Go to the line in the data below that contains "camera: 70 degrees left, 5 degrees up". Write it out exactly, along with every later line through the last, and nothing else.

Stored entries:

****

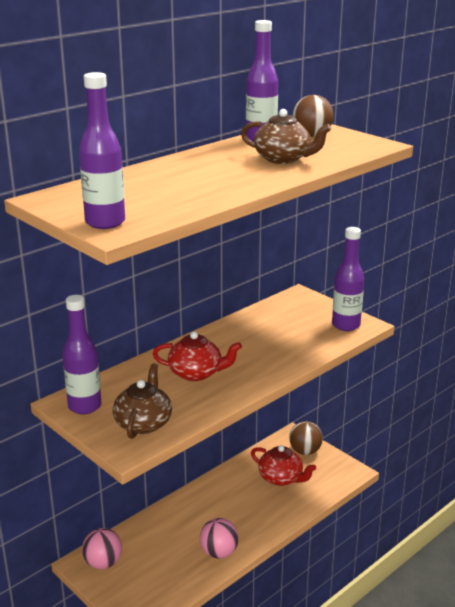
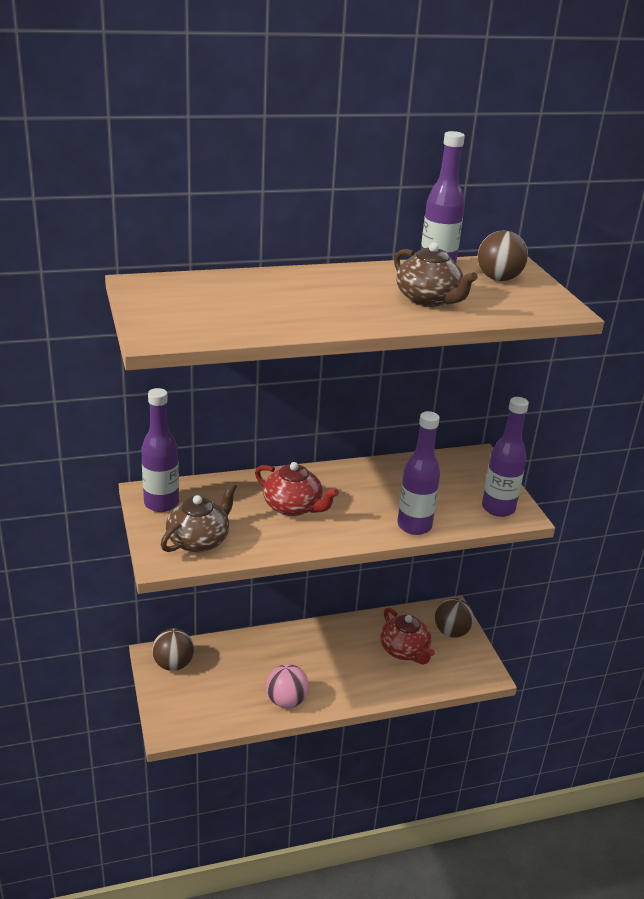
camera: 25 degrees right, 5 degrees up
(103, 563) = (173, 664): pink ball -> brown ball
(105, 222) = (160, 325): purple bottle -> purple bottle (414, 526)

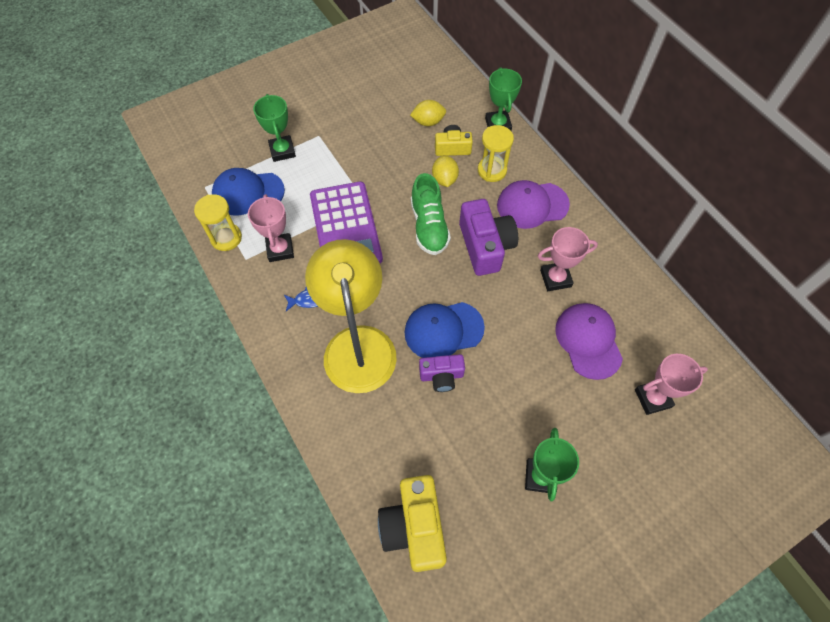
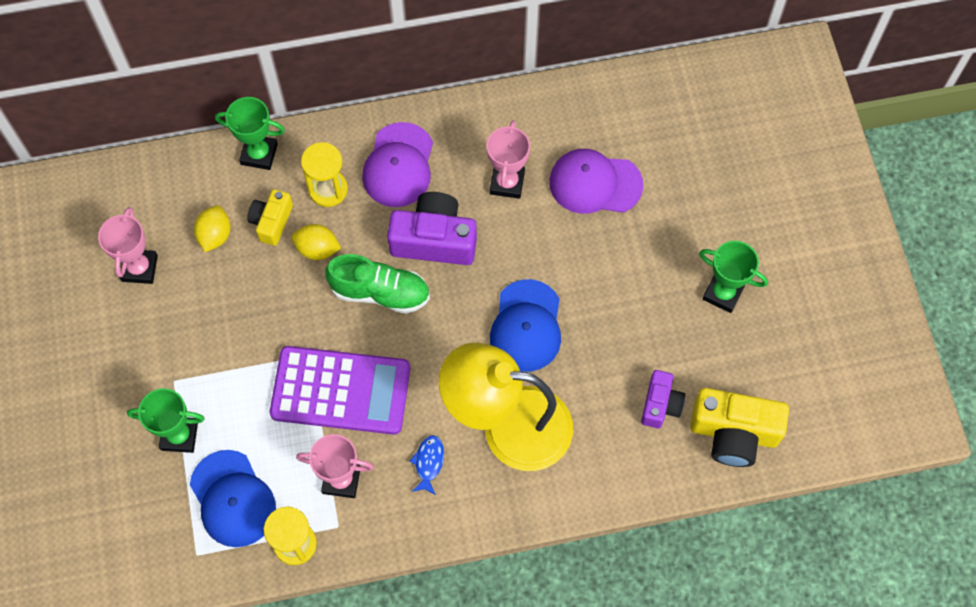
camera: 70 degrees left, 5 degrees up
(248, 193) = (232, 499): blue cap -> blue cap turned 45 degrees counterclockwise
(441, 376) = (581, 348): purple camera -> purple camera (660, 404)
(652, 398) = (679, 152): pink trophy -> pink trophy (139, 268)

****

- _EXERCISE RESULT_
camera: 70 degrees left, 5 degrees up
(248, 193) = (232, 499): blue cap -> blue cap turned 45 degrees counterclockwise
(441, 376) = (581, 348): purple camera -> purple camera (660, 404)
(652, 398) = (679, 152): pink trophy -> pink trophy (139, 268)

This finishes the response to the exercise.